■ **Exercise description**:
Each line in the records below that has the word "blue" should be copied.

■ **Before-and-after object lists**:

════════════════════

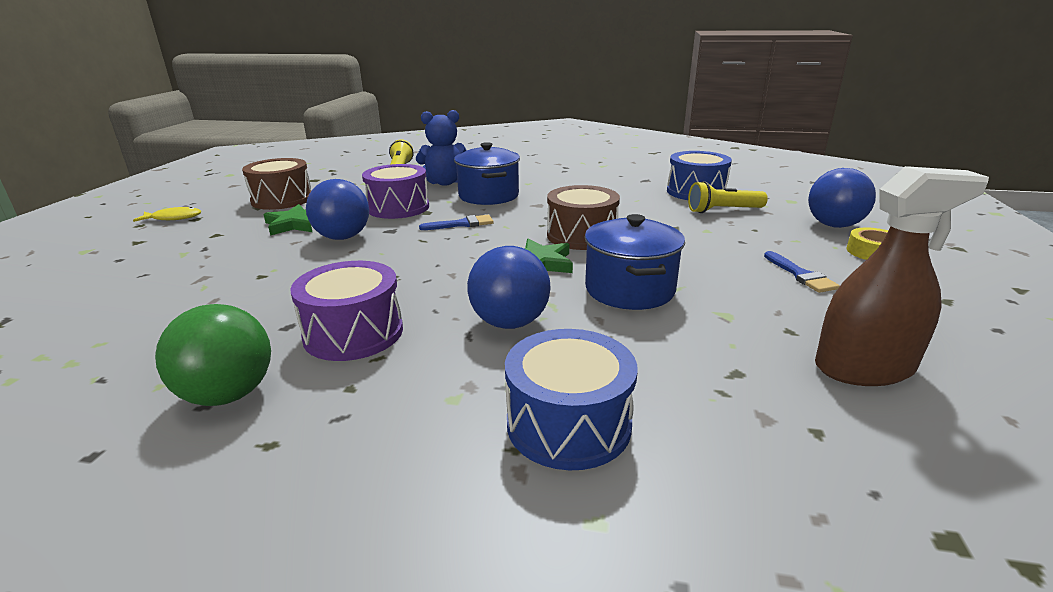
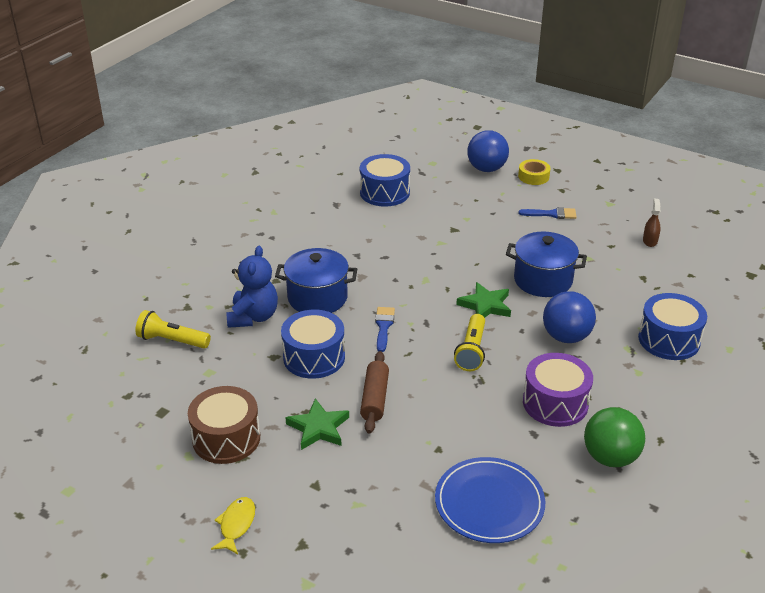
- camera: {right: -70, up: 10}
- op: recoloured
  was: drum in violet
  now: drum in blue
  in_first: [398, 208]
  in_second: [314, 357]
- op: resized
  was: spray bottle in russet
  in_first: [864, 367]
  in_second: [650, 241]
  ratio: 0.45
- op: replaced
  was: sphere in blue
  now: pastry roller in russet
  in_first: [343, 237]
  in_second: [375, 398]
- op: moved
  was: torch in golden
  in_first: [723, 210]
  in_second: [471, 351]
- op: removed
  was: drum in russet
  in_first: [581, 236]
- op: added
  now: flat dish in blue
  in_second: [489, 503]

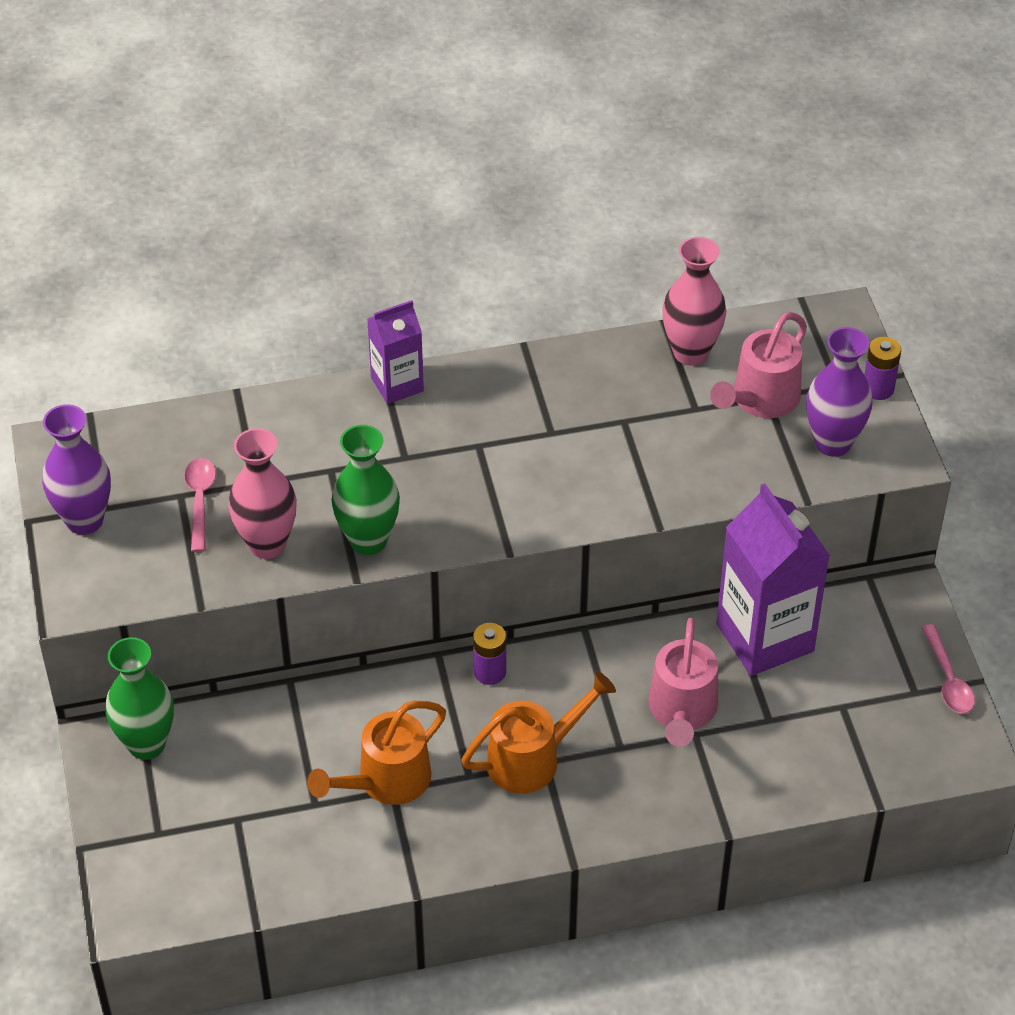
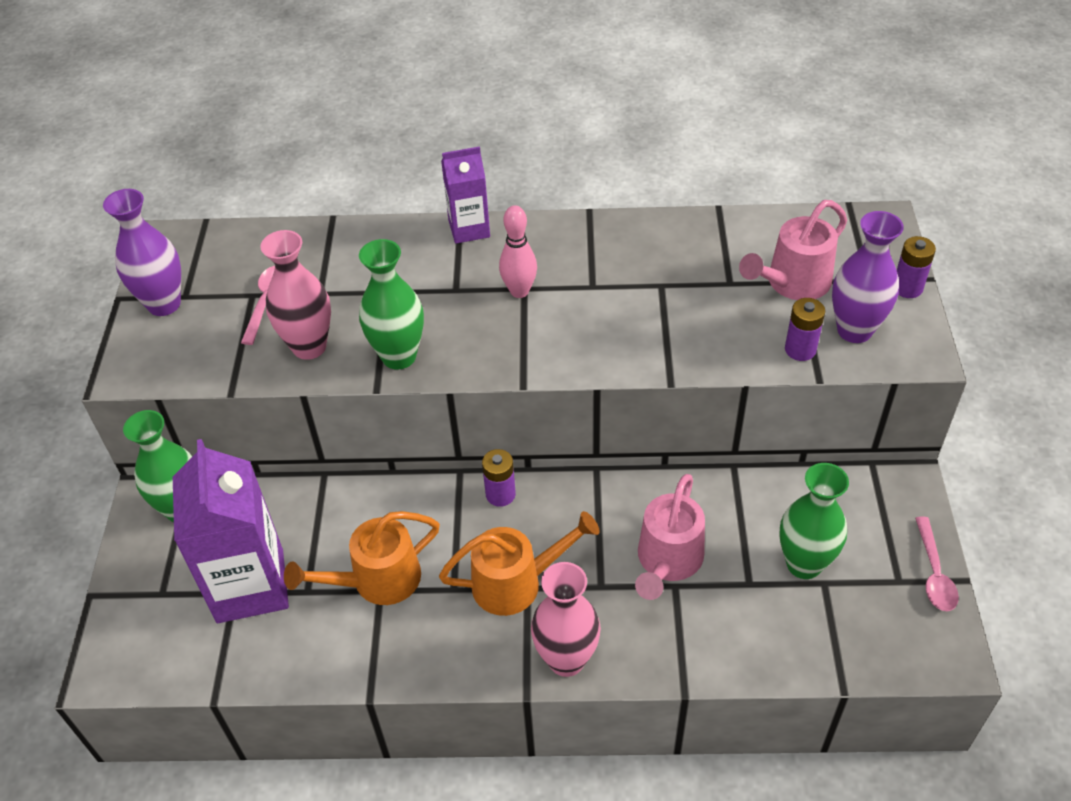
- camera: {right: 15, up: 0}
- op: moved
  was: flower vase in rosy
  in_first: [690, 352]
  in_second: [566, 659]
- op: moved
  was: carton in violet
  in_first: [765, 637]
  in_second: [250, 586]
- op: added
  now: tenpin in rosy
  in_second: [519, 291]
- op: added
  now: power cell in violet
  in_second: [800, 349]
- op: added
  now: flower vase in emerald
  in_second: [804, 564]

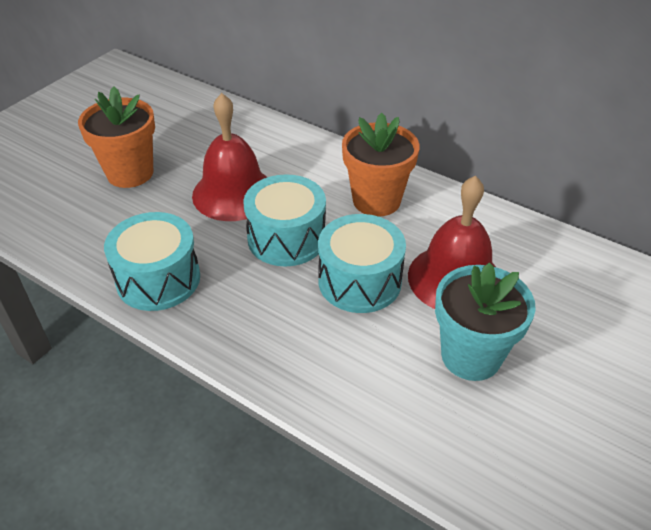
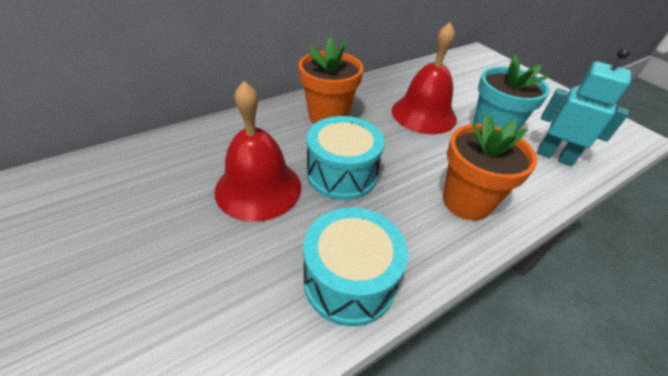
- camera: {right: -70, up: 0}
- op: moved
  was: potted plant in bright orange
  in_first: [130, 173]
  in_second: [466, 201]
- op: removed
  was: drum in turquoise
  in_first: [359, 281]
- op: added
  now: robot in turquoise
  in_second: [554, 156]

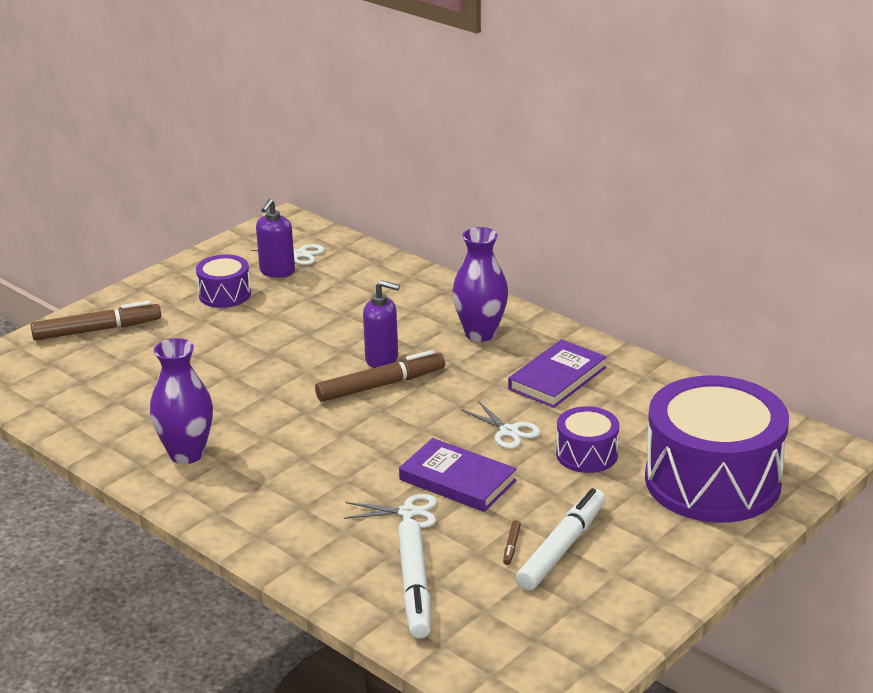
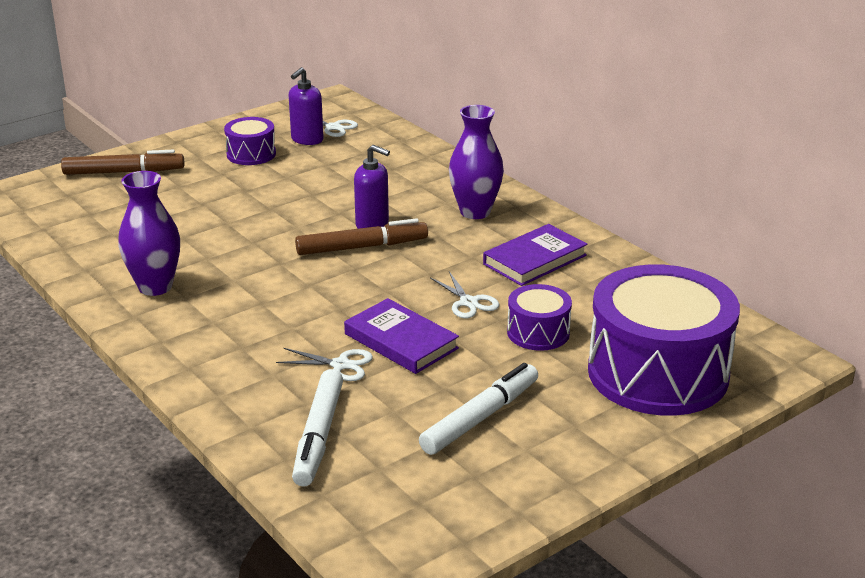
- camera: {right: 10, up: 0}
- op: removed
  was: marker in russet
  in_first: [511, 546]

════════════════════

■ **Solution**:
  now: drum in blue
  was: sphere in blue
  now: flat dish in blue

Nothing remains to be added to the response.